• What needs to be done
Please rewrite everything from "Return every road" down to "road 3 (track): [(511,453),(423,505),(369,511)]", changing "centreline" to "center line" and leaving all else as it stands.

• Records for the exercise
— Start —

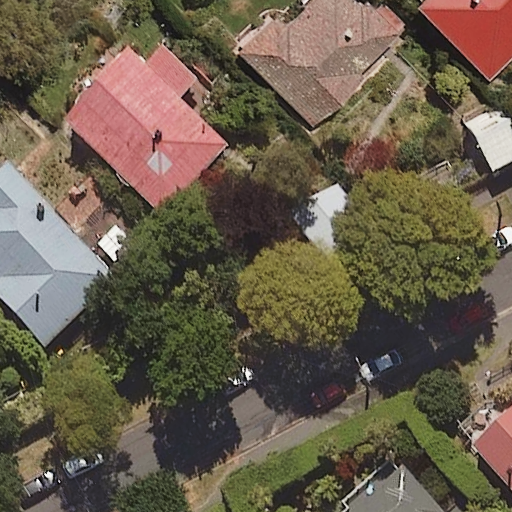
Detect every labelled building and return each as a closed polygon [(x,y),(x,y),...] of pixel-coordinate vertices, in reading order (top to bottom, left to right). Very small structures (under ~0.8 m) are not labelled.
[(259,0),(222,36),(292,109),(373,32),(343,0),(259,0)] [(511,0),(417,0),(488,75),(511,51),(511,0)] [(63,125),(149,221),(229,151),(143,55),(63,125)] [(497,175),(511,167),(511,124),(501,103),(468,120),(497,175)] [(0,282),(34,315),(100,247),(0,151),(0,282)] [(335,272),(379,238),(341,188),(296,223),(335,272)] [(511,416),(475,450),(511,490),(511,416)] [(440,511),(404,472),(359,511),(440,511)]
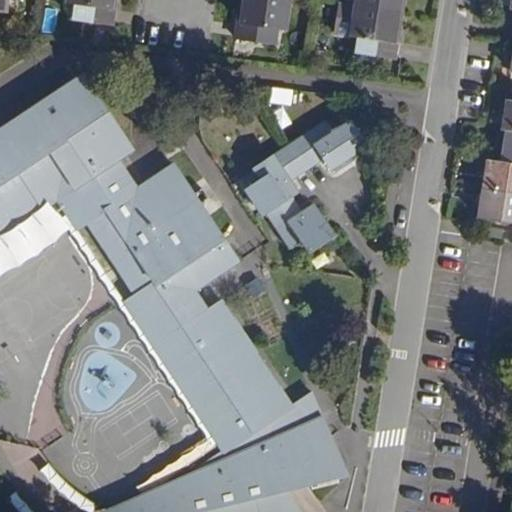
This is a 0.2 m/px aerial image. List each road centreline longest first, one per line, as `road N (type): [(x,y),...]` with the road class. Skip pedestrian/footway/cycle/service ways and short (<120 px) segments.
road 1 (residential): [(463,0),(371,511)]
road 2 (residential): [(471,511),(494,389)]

— End —
— Start —

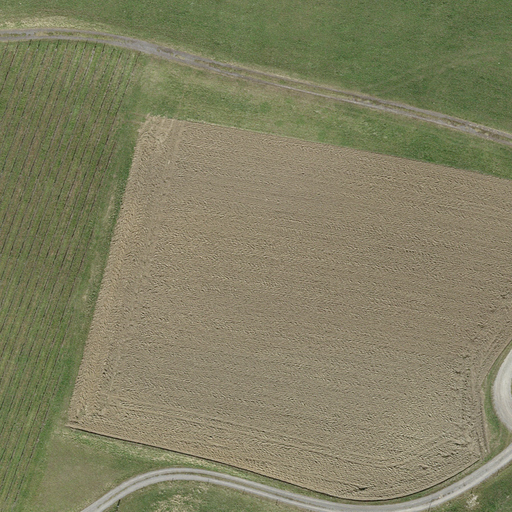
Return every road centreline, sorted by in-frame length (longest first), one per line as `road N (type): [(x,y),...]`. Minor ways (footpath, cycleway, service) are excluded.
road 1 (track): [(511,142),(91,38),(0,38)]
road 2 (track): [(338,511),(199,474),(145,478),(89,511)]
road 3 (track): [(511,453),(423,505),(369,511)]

— End —

• In response
Return every road center line, sorted by in-frame length (longest first), one per line as `road N (type): [(x,y),...]`. Minor ways (footpath, cycleway, service) are excluded.
road 1 (track): [(511,142),(91,38),(0,38)]
road 2 (track): [(338,511),(199,474),(145,478),(89,511)]
road 3 (track): [(511,453),(423,505),(369,511)]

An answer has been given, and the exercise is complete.